** WORK TO COMPLETE **
Print out the entries below with no edits.

** SOURCE MATERIAL **

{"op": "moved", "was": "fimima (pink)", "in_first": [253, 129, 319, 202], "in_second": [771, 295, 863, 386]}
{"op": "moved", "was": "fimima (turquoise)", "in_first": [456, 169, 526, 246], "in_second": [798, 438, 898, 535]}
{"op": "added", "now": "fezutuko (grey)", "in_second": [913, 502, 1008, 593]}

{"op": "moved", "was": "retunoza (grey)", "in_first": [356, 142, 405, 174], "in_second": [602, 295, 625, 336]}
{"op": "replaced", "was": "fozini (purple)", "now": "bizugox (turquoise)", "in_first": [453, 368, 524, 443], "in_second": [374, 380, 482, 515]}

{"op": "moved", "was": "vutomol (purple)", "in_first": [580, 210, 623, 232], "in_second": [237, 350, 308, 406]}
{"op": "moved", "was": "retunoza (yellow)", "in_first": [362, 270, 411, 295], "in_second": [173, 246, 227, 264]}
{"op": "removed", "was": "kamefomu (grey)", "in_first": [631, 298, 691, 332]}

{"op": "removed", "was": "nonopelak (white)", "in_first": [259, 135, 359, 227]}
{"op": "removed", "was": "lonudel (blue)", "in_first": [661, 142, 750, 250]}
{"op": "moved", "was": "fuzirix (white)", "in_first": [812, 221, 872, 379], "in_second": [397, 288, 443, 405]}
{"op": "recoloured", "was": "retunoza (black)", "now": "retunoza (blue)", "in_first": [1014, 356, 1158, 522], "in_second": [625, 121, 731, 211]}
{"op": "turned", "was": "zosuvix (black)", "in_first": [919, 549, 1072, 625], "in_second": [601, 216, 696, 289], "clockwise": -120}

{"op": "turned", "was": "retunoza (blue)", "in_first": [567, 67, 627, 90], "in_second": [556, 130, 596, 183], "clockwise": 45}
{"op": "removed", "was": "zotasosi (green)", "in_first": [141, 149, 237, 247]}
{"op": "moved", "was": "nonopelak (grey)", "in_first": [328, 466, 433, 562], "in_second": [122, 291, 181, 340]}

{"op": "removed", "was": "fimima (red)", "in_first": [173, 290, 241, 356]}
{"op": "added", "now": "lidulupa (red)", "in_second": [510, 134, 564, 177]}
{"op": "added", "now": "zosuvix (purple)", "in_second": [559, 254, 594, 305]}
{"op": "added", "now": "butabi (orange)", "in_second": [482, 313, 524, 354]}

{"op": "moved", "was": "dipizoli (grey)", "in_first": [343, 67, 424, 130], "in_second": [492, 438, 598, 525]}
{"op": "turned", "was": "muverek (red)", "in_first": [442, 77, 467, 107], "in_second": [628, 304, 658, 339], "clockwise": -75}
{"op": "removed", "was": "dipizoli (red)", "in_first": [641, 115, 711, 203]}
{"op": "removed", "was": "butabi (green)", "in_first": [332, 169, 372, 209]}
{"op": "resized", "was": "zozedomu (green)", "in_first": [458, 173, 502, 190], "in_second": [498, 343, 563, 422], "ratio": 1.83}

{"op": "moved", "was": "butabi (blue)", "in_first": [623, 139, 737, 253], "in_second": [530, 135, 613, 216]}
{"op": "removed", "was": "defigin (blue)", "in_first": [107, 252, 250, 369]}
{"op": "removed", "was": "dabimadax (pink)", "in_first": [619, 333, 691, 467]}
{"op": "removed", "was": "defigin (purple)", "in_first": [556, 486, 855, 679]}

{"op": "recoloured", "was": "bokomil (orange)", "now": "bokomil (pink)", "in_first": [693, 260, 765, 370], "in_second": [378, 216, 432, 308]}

** SOLUTION TO THIS PROBLEM **
{"op": "moved", "was": "fimima (pink)", "in_first": [253, 129, 319, 202], "in_second": [771, 295, 863, 386]}
{"op": "moved", "was": "fimima (turquoise)", "in_first": [456, 169, 526, 246], "in_second": [798, 438, 898, 535]}
{"op": "added", "now": "fezutuko (grey)", "in_second": [913, 502, 1008, 593]}

{"op": "moved", "was": "retunoza (grey)", "in_first": [356, 142, 405, 174], "in_second": [602, 295, 625, 336]}
{"op": "replaced", "was": "fozini (purple)", "now": "bizugox (turquoise)", "in_first": [453, 368, 524, 443], "in_second": [374, 380, 482, 515]}

{"op": "moved", "was": "vutomol (purple)", "in_first": [580, 210, 623, 232], "in_second": [237, 350, 308, 406]}
{"op": "moved", "was": "retunoza (yellow)", "in_first": [362, 270, 411, 295], "in_second": [173, 246, 227, 264]}
{"op": "removed", "was": "kamefomu (grey)", "in_first": [631, 298, 691, 332]}

{"op": "removed", "was": "nonopelak (white)", "in_first": [259, 135, 359, 227]}
{"op": "removed", "was": "lonudel (blue)", "in_first": [661, 142, 750, 250]}
{"op": "moved", "was": "fuzirix (white)", "in_first": [812, 221, 872, 379], "in_second": [397, 288, 443, 405]}
{"op": "recoloured", "was": "retunoza (black)", "now": "retunoza (blue)", "in_first": [1014, 356, 1158, 522], "in_second": [625, 121, 731, 211]}
{"op": "turned", "was": "zosuvix (black)", "in_first": [919, 549, 1072, 625], "in_second": [601, 216, 696, 289], "clockwise": -120}

{"op": "turned", "was": "retunoza (blue)", "in_first": [567, 67, 627, 90], "in_second": [556, 130, 596, 183], "clockwise": 45}
{"op": "removed", "was": "zotasosi (green)", "in_first": [141, 149, 237, 247]}
{"op": "moved", "was": "nonopelak (grey)", "in_first": [328, 466, 433, 562], "in_second": [122, 291, 181, 340]}

{"op": "removed", "was": "fimima (red)", "in_first": [173, 290, 241, 356]}
{"op": "added", "now": "lidulupa (red)", "in_second": [510, 134, 564, 177]}
{"op": "added", "now": "zosuvix (purple)", "in_second": [559, 254, 594, 305]}
{"op": "added", "now": "butabi (orange)", "in_second": [482, 313, 524, 354]}

{"op": "moved", "was": "dipizoli (grey)", "in_first": [343, 67, 424, 130], "in_second": [492, 438, 598, 525]}
{"op": "turned", "was": "muverek (red)", "in_first": [442, 77, 467, 107], "in_second": [628, 304, 658, 339], "clockwise": -75}
{"op": "removed", "was": "dipizoli (red)", "in_first": [641, 115, 711, 203]}
{"op": "removed", "was": "butabi (green)", "in_first": [332, 169, 372, 209]}
{"op": "resized", "was": "zozedomu (green)", "in_first": [458, 173, 502, 190], "in_second": [498, 343, 563, 422], "ratio": 1.83}

{"op": "moved", "was": "butabi (blue)", "in_first": [623, 139, 737, 253], "in_second": [530, 135, 613, 216]}
{"op": "removed", "was": "defigin (blue)", "in_first": [107, 252, 250, 369]}
{"op": "removed", "was": "dabimadax (pink)", "in_first": [619, 333, 691, 467]}
{"op": "removed", "was": "defigin (purple)", "in_first": [556, 486, 855, 679]}

{"op": "recoloured", "was": "bokomil (orange)", "now": "bokomil (pink)", "in_first": [693, 260, 765, 370], "in_second": [378, 216, 432, 308]}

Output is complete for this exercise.